Task to carry out:
Rewrite the records from the line with "newsletters (368, 1983)" to the line with "secretaries [511, 797]", changing "page" to "screen" and leaving everything else the same.

-- Begin Extracted material --

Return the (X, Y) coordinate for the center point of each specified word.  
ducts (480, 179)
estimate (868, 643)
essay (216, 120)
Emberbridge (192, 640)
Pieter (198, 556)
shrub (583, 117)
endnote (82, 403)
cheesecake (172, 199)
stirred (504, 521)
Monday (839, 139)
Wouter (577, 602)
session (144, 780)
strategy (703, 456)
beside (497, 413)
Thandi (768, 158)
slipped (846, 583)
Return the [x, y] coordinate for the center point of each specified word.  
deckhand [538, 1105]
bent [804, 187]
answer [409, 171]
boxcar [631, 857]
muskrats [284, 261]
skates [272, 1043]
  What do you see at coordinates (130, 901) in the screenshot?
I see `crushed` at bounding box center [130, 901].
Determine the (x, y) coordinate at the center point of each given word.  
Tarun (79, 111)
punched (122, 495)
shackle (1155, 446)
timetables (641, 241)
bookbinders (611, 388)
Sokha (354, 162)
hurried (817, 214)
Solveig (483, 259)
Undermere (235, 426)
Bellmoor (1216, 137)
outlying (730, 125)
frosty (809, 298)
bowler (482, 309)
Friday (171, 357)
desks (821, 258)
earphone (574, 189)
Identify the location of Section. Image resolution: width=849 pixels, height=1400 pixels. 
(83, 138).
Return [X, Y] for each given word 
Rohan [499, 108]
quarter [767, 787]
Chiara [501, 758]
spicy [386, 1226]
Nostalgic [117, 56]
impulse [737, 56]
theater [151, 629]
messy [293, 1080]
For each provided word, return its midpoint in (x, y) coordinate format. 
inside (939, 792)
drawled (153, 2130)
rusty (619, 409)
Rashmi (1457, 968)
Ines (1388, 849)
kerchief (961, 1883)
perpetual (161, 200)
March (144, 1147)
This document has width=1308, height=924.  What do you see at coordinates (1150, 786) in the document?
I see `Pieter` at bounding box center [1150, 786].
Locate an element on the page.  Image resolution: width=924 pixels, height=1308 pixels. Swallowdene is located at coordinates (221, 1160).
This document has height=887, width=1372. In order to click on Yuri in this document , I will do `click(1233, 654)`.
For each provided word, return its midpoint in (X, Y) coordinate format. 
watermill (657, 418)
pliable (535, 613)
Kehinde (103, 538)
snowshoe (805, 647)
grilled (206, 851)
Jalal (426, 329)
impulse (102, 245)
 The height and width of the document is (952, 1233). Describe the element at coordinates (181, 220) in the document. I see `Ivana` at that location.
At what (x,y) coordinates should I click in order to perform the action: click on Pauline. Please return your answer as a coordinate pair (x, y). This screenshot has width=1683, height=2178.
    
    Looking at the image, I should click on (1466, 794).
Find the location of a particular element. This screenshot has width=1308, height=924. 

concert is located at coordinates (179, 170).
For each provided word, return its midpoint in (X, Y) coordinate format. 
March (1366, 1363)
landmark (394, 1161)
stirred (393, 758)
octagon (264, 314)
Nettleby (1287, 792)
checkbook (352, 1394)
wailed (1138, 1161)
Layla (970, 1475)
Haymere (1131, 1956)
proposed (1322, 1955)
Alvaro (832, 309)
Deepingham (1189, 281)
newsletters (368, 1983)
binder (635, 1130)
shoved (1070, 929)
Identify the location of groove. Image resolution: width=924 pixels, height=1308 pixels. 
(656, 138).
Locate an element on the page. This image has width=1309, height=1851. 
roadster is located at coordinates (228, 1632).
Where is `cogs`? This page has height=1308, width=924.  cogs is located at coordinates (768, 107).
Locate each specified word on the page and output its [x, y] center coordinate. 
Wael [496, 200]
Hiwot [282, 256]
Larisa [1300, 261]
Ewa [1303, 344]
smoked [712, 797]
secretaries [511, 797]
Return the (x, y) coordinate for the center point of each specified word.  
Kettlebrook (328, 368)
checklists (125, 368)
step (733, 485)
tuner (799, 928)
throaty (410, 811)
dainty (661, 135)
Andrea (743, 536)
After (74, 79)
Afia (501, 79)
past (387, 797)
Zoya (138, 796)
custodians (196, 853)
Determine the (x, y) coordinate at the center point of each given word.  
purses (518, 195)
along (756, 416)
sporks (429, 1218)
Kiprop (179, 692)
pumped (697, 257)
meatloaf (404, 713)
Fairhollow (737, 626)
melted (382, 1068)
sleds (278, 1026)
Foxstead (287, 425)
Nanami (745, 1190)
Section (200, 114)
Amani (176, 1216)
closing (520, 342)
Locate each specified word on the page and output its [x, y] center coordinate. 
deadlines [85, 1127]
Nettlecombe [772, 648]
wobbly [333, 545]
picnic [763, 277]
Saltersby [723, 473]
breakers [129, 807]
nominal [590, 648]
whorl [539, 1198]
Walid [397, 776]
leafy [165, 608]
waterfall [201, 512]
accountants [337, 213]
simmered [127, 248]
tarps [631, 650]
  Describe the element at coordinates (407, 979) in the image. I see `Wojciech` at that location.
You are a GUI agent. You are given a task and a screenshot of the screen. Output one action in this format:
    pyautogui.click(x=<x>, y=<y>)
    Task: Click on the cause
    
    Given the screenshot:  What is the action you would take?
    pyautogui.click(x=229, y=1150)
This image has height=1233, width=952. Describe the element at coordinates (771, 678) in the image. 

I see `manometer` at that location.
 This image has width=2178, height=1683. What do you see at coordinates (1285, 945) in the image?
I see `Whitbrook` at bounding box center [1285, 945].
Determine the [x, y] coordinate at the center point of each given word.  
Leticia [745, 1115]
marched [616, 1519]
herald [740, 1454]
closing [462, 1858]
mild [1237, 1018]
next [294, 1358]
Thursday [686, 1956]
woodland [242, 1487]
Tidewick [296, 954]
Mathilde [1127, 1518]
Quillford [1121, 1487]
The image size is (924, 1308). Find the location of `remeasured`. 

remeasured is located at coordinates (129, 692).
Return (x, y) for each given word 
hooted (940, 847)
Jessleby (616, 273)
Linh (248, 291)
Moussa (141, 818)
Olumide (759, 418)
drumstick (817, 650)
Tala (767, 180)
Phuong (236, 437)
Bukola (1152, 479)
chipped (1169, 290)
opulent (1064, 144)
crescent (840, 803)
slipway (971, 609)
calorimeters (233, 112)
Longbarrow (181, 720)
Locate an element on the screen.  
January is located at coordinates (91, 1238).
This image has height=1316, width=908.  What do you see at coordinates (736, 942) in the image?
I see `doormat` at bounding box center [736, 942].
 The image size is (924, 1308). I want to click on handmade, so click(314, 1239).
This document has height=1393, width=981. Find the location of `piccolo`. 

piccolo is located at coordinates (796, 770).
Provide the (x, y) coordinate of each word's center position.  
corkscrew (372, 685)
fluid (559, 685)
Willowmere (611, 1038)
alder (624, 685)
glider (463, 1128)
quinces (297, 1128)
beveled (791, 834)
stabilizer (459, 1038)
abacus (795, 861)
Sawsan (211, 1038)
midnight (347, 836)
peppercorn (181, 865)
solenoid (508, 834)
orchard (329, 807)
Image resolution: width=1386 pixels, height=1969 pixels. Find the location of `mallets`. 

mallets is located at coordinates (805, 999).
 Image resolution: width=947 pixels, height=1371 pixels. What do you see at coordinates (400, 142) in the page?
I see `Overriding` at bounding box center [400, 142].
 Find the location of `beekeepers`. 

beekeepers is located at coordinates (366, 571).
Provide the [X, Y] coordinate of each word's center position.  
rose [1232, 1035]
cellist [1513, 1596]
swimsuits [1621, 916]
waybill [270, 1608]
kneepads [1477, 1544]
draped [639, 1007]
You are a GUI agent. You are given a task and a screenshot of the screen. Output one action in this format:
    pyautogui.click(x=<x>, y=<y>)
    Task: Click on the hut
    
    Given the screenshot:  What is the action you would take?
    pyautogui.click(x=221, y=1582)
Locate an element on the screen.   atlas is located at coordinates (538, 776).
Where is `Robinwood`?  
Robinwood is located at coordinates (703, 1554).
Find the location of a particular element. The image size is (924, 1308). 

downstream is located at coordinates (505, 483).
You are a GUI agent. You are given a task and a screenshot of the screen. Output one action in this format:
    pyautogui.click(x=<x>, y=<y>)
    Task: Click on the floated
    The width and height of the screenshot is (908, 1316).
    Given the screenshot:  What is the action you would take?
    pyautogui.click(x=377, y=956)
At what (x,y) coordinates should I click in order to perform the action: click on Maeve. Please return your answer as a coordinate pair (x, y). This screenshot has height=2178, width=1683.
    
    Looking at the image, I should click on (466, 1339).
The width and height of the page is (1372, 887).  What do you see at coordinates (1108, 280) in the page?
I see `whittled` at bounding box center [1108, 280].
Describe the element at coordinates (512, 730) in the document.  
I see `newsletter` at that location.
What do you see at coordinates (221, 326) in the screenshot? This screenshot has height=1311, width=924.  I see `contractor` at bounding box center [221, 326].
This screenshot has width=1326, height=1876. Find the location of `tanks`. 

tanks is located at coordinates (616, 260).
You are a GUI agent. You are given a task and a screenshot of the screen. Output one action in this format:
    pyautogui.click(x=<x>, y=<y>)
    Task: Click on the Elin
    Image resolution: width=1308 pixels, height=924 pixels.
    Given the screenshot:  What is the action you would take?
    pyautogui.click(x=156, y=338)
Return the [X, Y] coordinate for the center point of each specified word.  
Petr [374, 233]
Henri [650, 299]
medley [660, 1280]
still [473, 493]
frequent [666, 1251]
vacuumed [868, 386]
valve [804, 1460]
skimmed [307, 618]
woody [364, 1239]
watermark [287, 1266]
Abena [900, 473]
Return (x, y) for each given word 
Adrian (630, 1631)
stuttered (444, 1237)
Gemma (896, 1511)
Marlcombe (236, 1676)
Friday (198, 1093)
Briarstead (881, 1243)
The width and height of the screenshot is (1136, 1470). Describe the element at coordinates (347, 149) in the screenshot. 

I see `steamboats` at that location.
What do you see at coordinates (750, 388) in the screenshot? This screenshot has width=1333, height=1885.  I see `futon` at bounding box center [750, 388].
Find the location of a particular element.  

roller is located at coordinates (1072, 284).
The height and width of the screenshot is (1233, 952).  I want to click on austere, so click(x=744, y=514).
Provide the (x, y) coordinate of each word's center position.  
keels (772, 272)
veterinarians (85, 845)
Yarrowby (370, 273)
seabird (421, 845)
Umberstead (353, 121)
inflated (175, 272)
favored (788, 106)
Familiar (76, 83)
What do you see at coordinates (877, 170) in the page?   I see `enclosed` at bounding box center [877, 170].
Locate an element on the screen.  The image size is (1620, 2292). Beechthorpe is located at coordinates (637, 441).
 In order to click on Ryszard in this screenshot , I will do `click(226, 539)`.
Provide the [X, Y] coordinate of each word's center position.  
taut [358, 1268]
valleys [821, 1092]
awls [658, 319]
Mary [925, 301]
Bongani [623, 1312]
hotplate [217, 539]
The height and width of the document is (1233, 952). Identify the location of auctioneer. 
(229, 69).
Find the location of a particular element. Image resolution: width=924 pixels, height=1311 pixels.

-- End Extracted material --

Exercise output:
newsletters (368, 1983)
binder (635, 1130)
shoved (1070, 929)
Identify the location of groove. Image resolution: width=924 pixels, height=1308 pixels. 
(656, 138).
Locate an element on the screen. This image has width=1309, height=1851. 
roadster is located at coordinates (228, 1632).
Where is `cogs`? This screen has height=1308, width=924.  cogs is located at coordinates (768, 107).
Locate each specified word on the screen and output its [x, y] center coordinate. 
Wael [496, 200]
Hiwot [282, 256]
Larisa [1300, 261]
Ewa [1303, 344]
smoked [712, 797]
secretaries [511, 797]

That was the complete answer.